[Rows from a spatial reasoning dataset]
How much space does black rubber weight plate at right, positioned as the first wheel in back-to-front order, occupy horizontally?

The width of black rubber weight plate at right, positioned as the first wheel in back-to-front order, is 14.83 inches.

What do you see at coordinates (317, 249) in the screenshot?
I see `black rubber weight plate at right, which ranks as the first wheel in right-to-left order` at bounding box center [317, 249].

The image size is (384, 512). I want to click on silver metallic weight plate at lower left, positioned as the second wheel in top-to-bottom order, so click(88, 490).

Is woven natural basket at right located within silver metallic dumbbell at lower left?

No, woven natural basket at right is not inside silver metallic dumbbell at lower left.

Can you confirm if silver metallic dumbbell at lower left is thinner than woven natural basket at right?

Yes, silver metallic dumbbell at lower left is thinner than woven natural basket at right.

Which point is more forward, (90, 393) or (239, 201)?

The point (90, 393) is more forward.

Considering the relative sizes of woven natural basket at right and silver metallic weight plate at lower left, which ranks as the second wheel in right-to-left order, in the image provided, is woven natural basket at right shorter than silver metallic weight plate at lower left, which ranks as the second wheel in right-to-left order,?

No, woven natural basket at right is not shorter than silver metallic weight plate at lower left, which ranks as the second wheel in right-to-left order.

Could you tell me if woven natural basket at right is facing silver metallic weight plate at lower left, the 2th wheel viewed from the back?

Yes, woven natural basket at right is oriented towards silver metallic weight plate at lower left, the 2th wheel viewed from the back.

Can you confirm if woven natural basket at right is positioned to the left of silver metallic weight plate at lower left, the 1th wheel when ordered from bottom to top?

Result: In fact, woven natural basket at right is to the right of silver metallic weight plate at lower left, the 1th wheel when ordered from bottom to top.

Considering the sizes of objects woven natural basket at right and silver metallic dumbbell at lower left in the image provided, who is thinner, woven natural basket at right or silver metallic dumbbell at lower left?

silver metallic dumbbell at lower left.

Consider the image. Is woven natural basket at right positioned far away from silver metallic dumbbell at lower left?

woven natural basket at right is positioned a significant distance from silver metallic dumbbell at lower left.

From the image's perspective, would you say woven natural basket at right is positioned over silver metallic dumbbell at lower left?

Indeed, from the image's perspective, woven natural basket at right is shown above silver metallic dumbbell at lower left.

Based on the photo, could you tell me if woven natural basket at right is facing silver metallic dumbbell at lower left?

▸ **SET TASK**
Express every line of the records above as a JSON list of strings, one string per line, with blank lines omitted.

▸ **WORKED ANSWER**
[
  "How much space does black rubber weight plate at right, positioned as the first wheel in back-to-front order, occupy horizontally?",
  "The width of black rubber weight plate at right, positioned as the first wheel in back-to-front order, is 14.83 inches.",
  "What do you see at coordinates (317, 249) in the screenshot?",
  "I see `black rubber weight plate at right, which ranks as the first wheel in right-to-left order` at bounding box center [317, 249].",
  "The image size is (384, 512). I want to click on silver metallic weight plate at lower left, positioned as the second wheel in top-to-bottom order, so click(88, 490).",
  "Is woven natural basket at right located within silver metallic dumbbell at lower left?",
  "No, woven natural basket at right is not inside silver metallic dumbbell at lower left.",
  "Can you confirm if silver metallic dumbbell at lower left is thinner than woven natural basket at right?",
  "Yes, silver metallic dumbbell at lower left is thinner than woven natural basket at right.",
  "Which point is more forward, (90, 393) or (239, 201)?",
  "The point (90, 393) is more forward.",
  "Considering the relative sizes of woven natural basket at right and silver metallic weight plate at lower left, which ranks as the second wheel in right-to-left order, in the image provided, is woven natural basket at right shorter than silver metallic weight plate at lower left, which ranks as the second wheel in right-to-left order,?",
  "No, woven natural basket at right is not shorter than silver metallic weight plate at lower left, which ranks as the second wheel in right-to-left order.",
  "Could you tell me if woven natural basket at right is facing silver metallic weight plate at lower left, the 2th wheel viewed from the back?",
  "Yes, woven natural basket at right is oriented towards silver metallic weight plate at lower left, the 2th wheel viewed from the back.",
  "Can you confirm if woven natural basket at right is positioned to the left of silver metallic weight plate at lower left, the 1th wheel when ordered from bottom to top?",
  "Result: In fact, woven natural basket at right is to the right of silver metallic weight plate at lower left, the 1th wheel when ordered from bottom to top.",
  "Considering the sizes of objects woven natural basket at right and silver metallic dumbbell at lower left in the image provided, who is thinner, woven natural basket at right or silver metallic dumbbell at lower left?",
  "silver metallic dumbbell at lower left.",
  "Consider the image. Is woven natural basket at right positioned far away from silver metallic dumbbell at lower left?",
  "woven natural basket at right is positioned a significant distance from silver metallic dumbbell at lower left.",
  "From the image's perspective, would you say woven natural basket at right is positioned over silver metallic dumbbell at lower left?",
  "Indeed, from the image's perspective, woven natural basket at right is shown above silver metallic dumbbell at lower left.",
  "Based on the photo, could you tell me if woven natural basket at right is facing silver metallic dumbbell at lower left?"
]